- Your task
Output all of the records exactly as written.

- Dataset content
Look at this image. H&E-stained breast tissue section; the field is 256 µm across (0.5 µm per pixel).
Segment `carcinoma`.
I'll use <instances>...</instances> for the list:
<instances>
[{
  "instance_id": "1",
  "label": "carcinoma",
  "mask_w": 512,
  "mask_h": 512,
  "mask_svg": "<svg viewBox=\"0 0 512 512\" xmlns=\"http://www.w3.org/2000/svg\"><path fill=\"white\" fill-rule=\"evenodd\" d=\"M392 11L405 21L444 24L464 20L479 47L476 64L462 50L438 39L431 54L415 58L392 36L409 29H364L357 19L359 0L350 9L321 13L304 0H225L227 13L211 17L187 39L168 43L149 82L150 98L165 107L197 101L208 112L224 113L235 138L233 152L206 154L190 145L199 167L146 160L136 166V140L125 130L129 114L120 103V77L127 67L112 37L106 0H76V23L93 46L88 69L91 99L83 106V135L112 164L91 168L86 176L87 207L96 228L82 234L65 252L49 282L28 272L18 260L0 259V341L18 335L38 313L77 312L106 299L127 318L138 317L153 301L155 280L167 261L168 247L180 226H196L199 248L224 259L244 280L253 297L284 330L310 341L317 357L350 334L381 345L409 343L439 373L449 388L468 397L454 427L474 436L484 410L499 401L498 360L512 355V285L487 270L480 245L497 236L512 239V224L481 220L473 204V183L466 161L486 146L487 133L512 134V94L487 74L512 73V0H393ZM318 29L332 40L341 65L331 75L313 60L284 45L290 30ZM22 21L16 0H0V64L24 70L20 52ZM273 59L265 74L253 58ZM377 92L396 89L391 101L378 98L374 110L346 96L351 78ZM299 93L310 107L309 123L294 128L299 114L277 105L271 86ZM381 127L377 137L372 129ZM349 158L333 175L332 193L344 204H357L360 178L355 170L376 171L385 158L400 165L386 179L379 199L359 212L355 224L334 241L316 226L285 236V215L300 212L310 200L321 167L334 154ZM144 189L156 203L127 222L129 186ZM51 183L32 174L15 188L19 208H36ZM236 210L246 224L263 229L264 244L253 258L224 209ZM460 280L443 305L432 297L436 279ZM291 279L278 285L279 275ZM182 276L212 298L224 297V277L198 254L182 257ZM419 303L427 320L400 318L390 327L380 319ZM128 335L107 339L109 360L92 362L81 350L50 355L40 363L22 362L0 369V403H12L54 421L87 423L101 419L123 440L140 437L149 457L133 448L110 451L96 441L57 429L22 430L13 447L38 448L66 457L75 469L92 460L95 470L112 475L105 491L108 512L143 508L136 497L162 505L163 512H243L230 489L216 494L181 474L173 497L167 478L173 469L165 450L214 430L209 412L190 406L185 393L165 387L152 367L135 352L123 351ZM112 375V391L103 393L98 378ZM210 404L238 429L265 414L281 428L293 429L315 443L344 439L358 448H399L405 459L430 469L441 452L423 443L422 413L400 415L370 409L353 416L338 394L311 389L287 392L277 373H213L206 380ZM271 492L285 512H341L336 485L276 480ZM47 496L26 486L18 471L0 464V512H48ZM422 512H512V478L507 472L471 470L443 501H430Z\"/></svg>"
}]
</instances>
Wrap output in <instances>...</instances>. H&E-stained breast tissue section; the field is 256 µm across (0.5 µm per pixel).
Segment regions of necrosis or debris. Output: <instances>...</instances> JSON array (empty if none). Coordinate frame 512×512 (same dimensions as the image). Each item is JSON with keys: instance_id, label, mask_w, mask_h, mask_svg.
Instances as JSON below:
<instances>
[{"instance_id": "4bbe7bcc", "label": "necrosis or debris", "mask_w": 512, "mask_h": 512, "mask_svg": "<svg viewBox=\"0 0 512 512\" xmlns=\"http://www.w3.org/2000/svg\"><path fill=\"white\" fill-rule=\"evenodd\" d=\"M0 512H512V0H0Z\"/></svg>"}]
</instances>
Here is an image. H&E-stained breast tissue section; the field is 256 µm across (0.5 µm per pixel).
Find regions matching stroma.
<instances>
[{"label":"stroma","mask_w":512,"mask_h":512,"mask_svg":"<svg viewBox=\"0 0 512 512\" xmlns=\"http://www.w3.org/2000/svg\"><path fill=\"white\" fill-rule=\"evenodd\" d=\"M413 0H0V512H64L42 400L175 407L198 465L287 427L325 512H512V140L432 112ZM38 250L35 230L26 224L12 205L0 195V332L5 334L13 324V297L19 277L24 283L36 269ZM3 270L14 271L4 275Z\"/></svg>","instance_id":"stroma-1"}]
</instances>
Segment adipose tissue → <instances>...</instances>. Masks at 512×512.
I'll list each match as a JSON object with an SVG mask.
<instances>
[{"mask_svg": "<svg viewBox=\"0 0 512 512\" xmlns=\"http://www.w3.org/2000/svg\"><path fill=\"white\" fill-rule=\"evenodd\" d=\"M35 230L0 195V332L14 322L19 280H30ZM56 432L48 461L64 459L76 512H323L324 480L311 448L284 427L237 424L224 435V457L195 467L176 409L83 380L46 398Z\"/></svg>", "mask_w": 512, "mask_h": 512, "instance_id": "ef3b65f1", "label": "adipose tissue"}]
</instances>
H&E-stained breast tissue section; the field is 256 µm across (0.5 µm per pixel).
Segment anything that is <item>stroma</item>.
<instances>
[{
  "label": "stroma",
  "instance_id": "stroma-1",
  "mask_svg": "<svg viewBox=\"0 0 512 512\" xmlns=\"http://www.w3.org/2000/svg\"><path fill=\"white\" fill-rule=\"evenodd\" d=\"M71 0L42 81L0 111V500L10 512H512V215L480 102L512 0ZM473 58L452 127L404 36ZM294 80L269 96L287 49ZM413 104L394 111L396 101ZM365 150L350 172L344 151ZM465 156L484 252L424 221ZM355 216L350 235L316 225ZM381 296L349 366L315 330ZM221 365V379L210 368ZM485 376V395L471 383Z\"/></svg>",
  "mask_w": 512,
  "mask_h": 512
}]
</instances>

- Written solution
Look at this image. H&E-stained breast tissue section; the field is 256 µm across (0.5 µm per pixel).
Segment `carcinoma`.
I'll use <instances>...</instances> for the list:
<instances>
[{
  "instance_id": "1",
  "label": "carcinoma",
  "mask_w": 512,
  "mask_h": 512,
  "mask_svg": "<svg viewBox=\"0 0 512 512\" xmlns=\"http://www.w3.org/2000/svg\"><path fill=\"white\" fill-rule=\"evenodd\" d=\"M392 11L405 21L444 24L464 20L479 47L476 64L462 50L438 39L431 54L415 58L392 36L409 29H364L357 19L359 0L350 9L321 13L304 0H225L227 13L211 17L187 39L168 43L149 82L150 98L165 107L197 101L208 112L224 113L235 138L233 152L206 154L190 145L199 167L146 160L136 166V140L125 130L129 114L120 103V77L127 67L112 37L106 0H76V23L93 46L88 69L91 99L83 106V135L112 164L91 168L86 176L87 207L96 228L82 234L65 252L49 282L28 272L18 260L0 259V341L18 335L38 313L77 312L106 299L127 318L138 317L153 301L155 280L167 261L168 247L180 226H196L199 248L224 259L244 280L253 297L284 330L310 341L317 357L350 334L381 345L409 343L439 373L449 388L468 397L454 427L474 436L484 410L499 401L498 360L512 355V285L487 270L480 245L497 236L512 239V224L481 220L473 204V183L466 161L486 146L487 133L512 134V94L487 74L512 73V0H393ZM318 29L332 40L341 65L331 75L313 60L284 45L290 30ZM22 21L16 0H0V64L24 70L20 52ZM273 59L265 74L253 58ZM377 92L396 89L391 101L378 98L374 110L346 96L351 78ZM299 93L310 107L309 123L294 128L299 114L277 105L271 86ZM381 127L377 137L372 129ZM349 158L333 175L332 193L344 204H357L360 178L355 170L376 171L385 158L400 165L386 179L379 199L359 212L355 224L334 241L316 226L285 236V215L300 212L310 200L321 167L334 154ZM144 189L156 203L127 222L129 186ZM51 183L32 174L15 188L19 208H36ZM236 210L246 224L263 229L264 244L253 258L224 209ZM460 280L443 305L432 297L436 279ZM291 279L278 285L279 275ZM182 276L212 298L224 297V277L198 254L182 257ZM419 303L427 320L400 318L390 327L380 319ZM128 335L107 339L109 360L92 362L81 350L50 355L40 363L22 362L0 369V403H12L54 421L87 423L101 419L123 440L140 437L149 457L133 448L110 451L96 441L57 429L22 430L13 447L38 448L66 457L75 469L92 460L95 470L112 475L105 491L108 512L143 508L136 497L162 505L163 512H243L230 489L216 494L181 474L173 497L167 478L173 469L165 450L214 430L209 412L190 406L185 393L165 387L152 367L135 352L123 351ZM112 375V391L103 393L98 378ZM210 404L238 429L265 414L281 428L293 429L315 443L344 439L358 448H399L405 459L430 469L441 452L423 443L422 413L400 415L370 409L353 416L338 394L311 389L287 392L277 373H213L206 380ZM271 492L285 512H341L336 485L276 480ZM47 496L26 486L18 471L0 464V512H48ZM422 512H512V478L507 472L471 470L443 501H430Z\"/></svg>"
}]
</instances>
Wrap output in <instances>...</instances>. H&E-stained breast tissue section; the field is 256 µm across (0.5 µm per pixel).
Segment regions of necrosis or debris. Output: <instances>...</instances> JSON array (empty if none). Coordinate frame 512×512 (same dimensions as the image). Each item is JSON with keys: instance_id, label, mask_w, mask_h, mask_svg.
Instances as JSON below:
<instances>
[{"instance_id": "4bbe7bcc", "label": "necrosis or debris", "mask_w": 512, "mask_h": 512, "mask_svg": "<svg viewBox=\"0 0 512 512\" xmlns=\"http://www.w3.org/2000/svg\"><path fill=\"white\" fill-rule=\"evenodd\" d=\"M0 512H512V0H0Z\"/></svg>"}]
</instances>
Here is an image. H&E-stained breast tissue section; the field is 256 µm across (0.5 µm per pixel).
Find regions matching stroma.
<instances>
[{"label":"stroma","mask_w":512,"mask_h":512,"mask_svg":"<svg viewBox=\"0 0 512 512\" xmlns=\"http://www.w3.org/2000/svg\"><path fill=\"white\" fill-rule=\"evenodd\" d=\"M413 0H0V512H64L42 400L175 407L198 465L287 427L325 512H512V140L432 112ZM38 250L35 230L26 224L12 205L0 195V332L5 334L13 324V297L19 277L24 283L36 269ZM3 270L14 271L4 275Z\"/></svg>","instance_id":"stroma-1"}]
</instances>
Segment adipose tissue → <instances>...</instances>. Masks at 512×512.
I'll list each match as a JSON object with an SVG mask.
<instances>
[{"mask_svg": "<svg viewBox=\"0 0 512 512\" xmlns=\"http://www.w3.org/2000/svg\"><path fill=\"white\" fill-rule=\"evenodd\" d=\"M35 230L0 195V332L14 322L19 280H30ZM56 432L48 461L64 459L76 512H323L324 480L311 448L284 427L237 424L224 435V457L195 467L176 409L83 380L46 398Z\"/></svg>", "mask_w": 512, "mask_h": 512, "instance_id": "ef3b65f1", "label": "adipose tissue"}]
</instances>
H&E-stained breast tissue section; the field is 256 µm across (0.5 µm per pixel).
Segment anything that is <item>stroma</item>.
<instances>
[{
  "label": "stroma",
  "instance_id": "stroma-1",
  "mask_svg": "<svg viewBox=\"0 0 512 512\" xmlns=\"http://www.w3.org/2000/svg\"><path fill=\"white\" fill-rule=\"evenodd\" d=\"M71 0L42 81L0 111V500L10 512H512V215L480 102L512 0ZM473 58L452 127L404 36ZM294 80L269 96L287 49ZM413 104L394 111L396 101ZM365 150L350 172L344 151ZM465 156L484 252L424 221ZM355 216L350 235L316 225ZM381 296L349 366L315 330ZM221 365V379L210 368ZM485 376V395L471 383Z\"/></svg>",
  "mask_w": 512,
  "mask_h": 512
}]
</instances>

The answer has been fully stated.